Repeat the records below exactly as they appear, leaving out any pictures.

Available data START

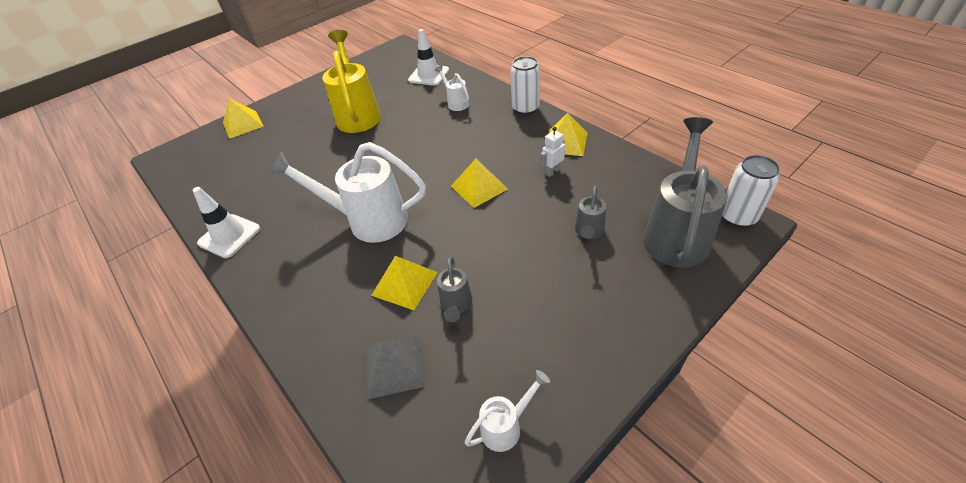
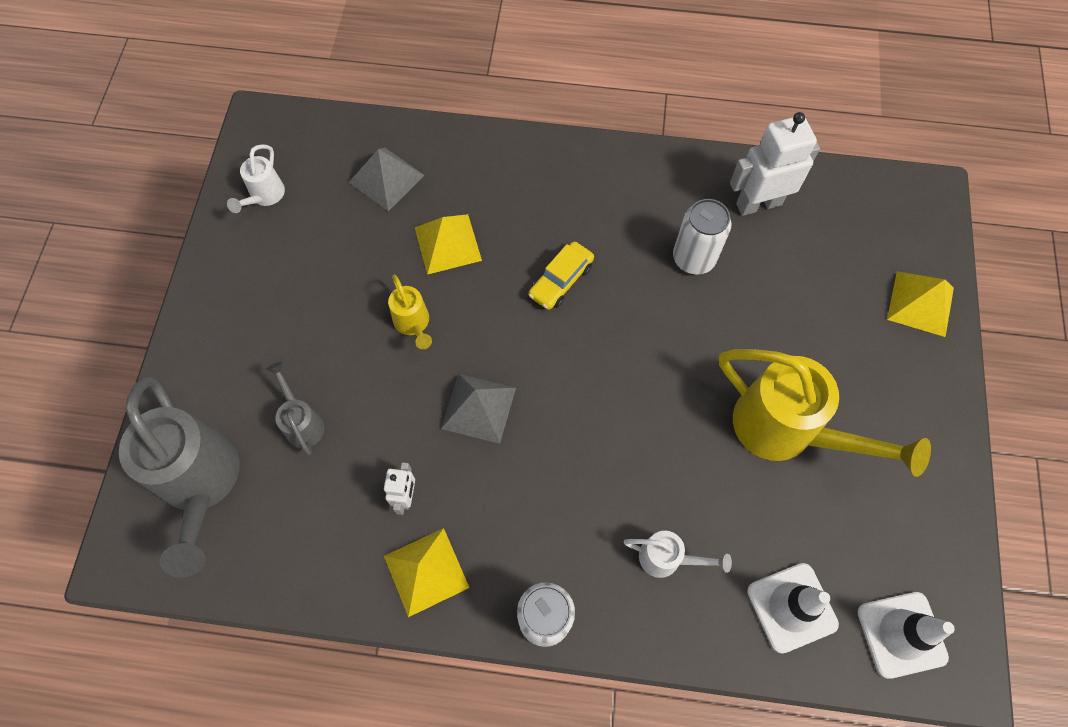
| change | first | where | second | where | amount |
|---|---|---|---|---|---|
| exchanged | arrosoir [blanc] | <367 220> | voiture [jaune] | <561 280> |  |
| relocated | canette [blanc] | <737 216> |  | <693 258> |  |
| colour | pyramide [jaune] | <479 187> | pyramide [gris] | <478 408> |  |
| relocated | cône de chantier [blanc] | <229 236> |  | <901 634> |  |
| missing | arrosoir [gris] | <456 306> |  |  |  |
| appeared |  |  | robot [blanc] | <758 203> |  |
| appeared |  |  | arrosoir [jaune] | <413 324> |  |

Available data END

[Completed task]
| change | first | where | second | where | amount |
|---|---|---|---|---|---|
| exchanged | arrosoir [blanc] | <367 220> | voiture [jaune] | <561 280> |  |
| relocated | canette [blanc] | <737 216> |  | <693 258> |  |
| colour | pyramide [jaune] | <479 187> | pyramide [gris] | <478 408> |  |
| relocated | cône de chantier [blanc] | <229 236> |  | <901 634> |  |
| missing | arrosoir [gris] | <456 306> |  |  |  |
| appeared |  |  | robot [blanc] | <758 203> |  |
| appeared |  |  | arrosoir [jaune] | <413 324> |  |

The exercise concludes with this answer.